Work out how many lines in the following entries contain the string "RAMP", and write only that number.

BEGIN Material for this exercise

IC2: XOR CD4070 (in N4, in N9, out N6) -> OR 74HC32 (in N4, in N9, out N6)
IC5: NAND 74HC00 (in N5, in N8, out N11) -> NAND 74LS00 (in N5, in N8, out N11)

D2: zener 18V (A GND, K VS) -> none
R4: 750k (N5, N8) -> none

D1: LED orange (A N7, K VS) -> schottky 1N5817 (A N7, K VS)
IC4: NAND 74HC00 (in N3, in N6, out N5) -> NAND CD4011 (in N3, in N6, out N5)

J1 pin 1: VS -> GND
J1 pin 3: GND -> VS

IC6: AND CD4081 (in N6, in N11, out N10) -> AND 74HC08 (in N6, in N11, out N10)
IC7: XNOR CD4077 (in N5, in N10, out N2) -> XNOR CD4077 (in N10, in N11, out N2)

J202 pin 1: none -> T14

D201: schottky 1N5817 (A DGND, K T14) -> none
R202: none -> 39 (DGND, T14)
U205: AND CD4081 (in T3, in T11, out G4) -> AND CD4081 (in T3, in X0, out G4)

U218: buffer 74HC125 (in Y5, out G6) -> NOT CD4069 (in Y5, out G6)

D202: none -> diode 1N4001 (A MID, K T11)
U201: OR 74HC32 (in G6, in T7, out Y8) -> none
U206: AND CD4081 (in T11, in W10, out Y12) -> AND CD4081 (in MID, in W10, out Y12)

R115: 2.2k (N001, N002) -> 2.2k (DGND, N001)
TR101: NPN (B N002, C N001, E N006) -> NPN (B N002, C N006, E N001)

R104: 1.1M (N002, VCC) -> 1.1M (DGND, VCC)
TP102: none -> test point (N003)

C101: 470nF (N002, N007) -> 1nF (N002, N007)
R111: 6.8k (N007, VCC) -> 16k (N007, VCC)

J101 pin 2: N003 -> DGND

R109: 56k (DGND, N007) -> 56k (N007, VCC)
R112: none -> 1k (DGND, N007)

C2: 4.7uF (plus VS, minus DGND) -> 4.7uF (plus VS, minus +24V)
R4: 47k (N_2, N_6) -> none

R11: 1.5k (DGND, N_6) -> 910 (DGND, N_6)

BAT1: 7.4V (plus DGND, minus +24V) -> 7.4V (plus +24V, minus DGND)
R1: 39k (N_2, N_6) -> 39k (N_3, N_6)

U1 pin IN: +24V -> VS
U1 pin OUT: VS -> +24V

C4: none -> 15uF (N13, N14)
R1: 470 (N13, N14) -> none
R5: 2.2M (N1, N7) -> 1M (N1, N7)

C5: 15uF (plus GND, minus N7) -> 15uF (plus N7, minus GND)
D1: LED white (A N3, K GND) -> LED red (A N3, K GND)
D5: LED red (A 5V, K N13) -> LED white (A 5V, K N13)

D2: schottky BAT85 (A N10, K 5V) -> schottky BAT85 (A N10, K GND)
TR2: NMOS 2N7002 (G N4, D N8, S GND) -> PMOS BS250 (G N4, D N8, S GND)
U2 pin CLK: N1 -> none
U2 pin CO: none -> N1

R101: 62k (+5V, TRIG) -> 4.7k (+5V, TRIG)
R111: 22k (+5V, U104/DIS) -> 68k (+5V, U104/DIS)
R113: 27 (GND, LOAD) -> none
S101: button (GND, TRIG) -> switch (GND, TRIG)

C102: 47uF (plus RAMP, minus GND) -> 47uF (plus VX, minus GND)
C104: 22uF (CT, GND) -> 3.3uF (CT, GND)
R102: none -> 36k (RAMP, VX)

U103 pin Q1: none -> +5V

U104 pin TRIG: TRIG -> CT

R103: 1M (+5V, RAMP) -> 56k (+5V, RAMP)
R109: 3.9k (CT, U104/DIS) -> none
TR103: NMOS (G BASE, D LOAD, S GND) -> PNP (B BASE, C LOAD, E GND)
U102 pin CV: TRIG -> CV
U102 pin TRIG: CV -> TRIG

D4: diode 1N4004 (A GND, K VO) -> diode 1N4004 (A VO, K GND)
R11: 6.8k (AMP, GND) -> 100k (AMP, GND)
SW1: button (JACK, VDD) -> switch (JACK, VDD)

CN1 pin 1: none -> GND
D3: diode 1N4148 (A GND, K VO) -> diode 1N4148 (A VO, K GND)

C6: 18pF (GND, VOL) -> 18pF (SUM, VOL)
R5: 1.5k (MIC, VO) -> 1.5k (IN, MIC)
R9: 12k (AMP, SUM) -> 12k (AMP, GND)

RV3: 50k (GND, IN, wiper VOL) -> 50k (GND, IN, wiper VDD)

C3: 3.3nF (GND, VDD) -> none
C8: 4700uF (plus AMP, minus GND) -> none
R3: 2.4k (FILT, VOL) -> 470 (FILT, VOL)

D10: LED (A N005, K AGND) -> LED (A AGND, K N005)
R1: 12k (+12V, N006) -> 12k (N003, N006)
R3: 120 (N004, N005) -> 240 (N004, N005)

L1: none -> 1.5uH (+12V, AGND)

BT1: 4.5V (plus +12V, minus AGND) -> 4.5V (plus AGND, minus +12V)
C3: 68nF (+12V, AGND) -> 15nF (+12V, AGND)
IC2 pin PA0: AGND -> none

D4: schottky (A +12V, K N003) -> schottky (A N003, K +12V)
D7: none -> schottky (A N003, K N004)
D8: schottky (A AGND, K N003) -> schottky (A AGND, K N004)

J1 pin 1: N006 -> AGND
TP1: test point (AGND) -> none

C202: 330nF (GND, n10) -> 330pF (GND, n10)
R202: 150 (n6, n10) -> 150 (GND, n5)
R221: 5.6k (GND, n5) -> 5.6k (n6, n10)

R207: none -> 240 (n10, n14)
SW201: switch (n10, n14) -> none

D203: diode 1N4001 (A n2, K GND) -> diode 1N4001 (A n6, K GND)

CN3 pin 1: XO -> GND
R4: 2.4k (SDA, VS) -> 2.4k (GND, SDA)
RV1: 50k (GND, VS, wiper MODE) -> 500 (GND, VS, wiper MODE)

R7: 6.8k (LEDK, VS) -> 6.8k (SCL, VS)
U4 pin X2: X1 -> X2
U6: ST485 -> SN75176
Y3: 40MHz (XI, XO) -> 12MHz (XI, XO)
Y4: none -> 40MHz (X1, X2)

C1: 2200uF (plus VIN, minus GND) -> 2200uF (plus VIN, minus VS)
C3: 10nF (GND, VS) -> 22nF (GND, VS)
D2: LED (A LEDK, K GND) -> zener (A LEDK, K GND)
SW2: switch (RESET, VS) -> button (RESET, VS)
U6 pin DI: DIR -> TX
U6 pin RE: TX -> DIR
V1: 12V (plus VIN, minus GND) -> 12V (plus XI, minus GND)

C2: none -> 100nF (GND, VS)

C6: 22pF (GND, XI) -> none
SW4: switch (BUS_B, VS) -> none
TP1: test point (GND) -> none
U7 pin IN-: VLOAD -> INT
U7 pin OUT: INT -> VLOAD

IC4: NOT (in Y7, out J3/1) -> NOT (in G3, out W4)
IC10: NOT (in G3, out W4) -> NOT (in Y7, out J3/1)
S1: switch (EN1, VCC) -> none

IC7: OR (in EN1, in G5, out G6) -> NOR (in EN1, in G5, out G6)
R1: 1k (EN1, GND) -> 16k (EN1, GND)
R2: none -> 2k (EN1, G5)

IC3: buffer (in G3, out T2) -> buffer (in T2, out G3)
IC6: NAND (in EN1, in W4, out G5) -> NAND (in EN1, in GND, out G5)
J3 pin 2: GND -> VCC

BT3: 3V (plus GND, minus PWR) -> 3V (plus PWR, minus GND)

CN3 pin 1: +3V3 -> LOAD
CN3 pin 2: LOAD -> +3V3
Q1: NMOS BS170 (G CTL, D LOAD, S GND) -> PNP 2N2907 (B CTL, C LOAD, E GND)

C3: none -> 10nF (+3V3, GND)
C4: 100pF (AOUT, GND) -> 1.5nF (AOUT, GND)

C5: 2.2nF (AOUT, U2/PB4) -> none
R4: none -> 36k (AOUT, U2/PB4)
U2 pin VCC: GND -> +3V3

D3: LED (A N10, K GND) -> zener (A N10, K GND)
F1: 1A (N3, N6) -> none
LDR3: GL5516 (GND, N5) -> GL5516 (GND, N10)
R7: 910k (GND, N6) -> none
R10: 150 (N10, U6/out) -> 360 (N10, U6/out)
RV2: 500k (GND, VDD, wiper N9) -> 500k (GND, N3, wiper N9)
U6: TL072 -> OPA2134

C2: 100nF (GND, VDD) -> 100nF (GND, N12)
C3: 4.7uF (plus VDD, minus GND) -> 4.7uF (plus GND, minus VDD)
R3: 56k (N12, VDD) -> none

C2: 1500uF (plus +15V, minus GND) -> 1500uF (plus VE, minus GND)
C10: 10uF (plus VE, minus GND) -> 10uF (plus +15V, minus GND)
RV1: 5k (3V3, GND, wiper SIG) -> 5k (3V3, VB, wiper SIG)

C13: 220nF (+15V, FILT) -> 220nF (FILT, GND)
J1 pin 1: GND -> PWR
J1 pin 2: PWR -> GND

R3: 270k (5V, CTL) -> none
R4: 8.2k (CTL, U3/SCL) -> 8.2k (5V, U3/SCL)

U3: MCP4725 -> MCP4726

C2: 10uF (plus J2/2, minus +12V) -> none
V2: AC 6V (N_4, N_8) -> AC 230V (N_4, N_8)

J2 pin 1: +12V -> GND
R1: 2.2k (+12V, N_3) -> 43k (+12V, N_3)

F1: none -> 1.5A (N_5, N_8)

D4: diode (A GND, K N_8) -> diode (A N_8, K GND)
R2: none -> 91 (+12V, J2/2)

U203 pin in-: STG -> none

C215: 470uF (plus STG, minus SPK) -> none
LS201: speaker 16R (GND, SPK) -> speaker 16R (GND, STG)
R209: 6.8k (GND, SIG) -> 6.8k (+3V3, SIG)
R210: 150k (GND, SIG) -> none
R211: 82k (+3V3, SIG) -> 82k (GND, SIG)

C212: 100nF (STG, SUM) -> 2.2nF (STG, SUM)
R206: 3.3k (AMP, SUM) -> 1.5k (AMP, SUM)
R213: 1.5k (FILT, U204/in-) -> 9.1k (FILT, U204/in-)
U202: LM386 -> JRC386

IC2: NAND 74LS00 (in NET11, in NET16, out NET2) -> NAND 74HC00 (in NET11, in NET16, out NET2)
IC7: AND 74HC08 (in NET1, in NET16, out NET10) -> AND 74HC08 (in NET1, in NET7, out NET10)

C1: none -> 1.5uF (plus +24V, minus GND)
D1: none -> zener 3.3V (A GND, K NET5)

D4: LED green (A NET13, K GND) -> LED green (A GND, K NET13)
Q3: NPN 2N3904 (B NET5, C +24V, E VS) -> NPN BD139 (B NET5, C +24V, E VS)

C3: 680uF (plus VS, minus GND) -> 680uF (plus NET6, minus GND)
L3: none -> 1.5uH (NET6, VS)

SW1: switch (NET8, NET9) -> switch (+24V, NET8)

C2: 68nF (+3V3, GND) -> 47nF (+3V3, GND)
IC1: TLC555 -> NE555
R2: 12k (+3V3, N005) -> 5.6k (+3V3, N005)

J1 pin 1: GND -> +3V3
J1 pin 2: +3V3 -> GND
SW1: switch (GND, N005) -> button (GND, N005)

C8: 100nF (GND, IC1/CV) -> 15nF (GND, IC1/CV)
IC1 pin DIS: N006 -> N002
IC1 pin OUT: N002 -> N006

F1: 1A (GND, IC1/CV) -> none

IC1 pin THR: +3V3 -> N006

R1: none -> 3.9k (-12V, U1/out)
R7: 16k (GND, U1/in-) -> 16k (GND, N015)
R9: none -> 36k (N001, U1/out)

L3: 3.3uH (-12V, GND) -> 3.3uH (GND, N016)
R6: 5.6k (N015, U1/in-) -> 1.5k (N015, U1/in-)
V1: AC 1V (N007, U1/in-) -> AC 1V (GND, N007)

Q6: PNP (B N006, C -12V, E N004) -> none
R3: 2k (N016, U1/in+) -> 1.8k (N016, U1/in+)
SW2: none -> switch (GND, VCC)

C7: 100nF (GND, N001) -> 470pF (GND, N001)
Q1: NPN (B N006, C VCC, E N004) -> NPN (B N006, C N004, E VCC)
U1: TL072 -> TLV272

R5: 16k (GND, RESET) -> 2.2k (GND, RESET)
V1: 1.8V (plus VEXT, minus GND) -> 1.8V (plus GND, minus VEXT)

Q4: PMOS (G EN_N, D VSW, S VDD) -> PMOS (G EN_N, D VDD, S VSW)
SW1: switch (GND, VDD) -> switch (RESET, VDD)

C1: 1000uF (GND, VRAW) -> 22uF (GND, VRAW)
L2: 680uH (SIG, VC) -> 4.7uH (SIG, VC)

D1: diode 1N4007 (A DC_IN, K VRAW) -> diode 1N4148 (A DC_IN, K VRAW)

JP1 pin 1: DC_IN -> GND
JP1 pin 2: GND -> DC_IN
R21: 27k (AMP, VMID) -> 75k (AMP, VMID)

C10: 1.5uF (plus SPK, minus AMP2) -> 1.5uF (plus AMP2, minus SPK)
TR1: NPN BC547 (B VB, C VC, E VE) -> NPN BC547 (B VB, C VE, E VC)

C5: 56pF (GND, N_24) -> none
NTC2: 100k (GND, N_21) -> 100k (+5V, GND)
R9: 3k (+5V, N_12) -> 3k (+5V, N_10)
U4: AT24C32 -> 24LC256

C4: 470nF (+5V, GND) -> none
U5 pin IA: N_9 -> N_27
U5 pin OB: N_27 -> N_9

END Material for this exercise

## Solution to this problem
3